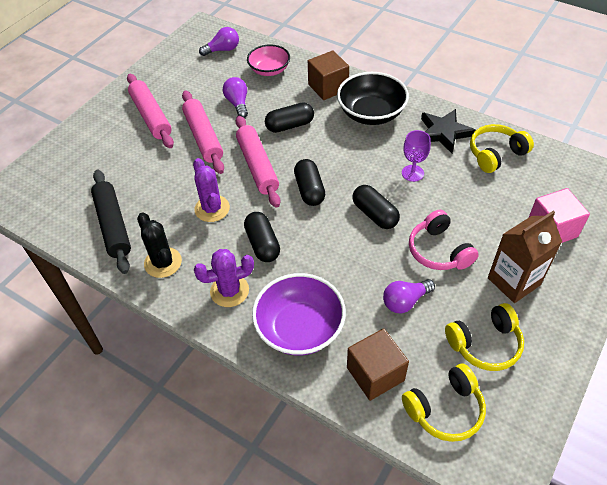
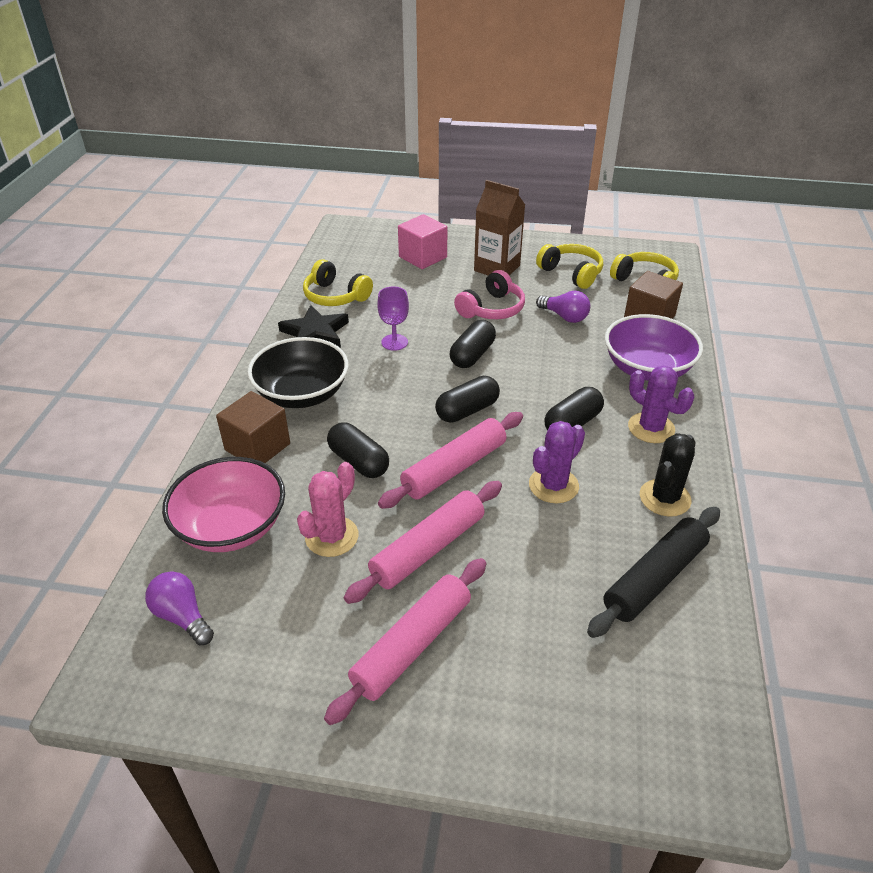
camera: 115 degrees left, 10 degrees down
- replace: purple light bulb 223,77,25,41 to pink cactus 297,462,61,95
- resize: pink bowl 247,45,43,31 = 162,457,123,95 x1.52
..............................
> YOUR ASSIGNMENT:
All lines that hold the word "pink" should be copied from the data.

> ANSWER FOR THE TASK:
- replace: purple light bulb 223,77,25,41 to pink cactus 297,462,61,95
- resize: pink bowl 247,45,43,31 = 162,457,123,95 x1.52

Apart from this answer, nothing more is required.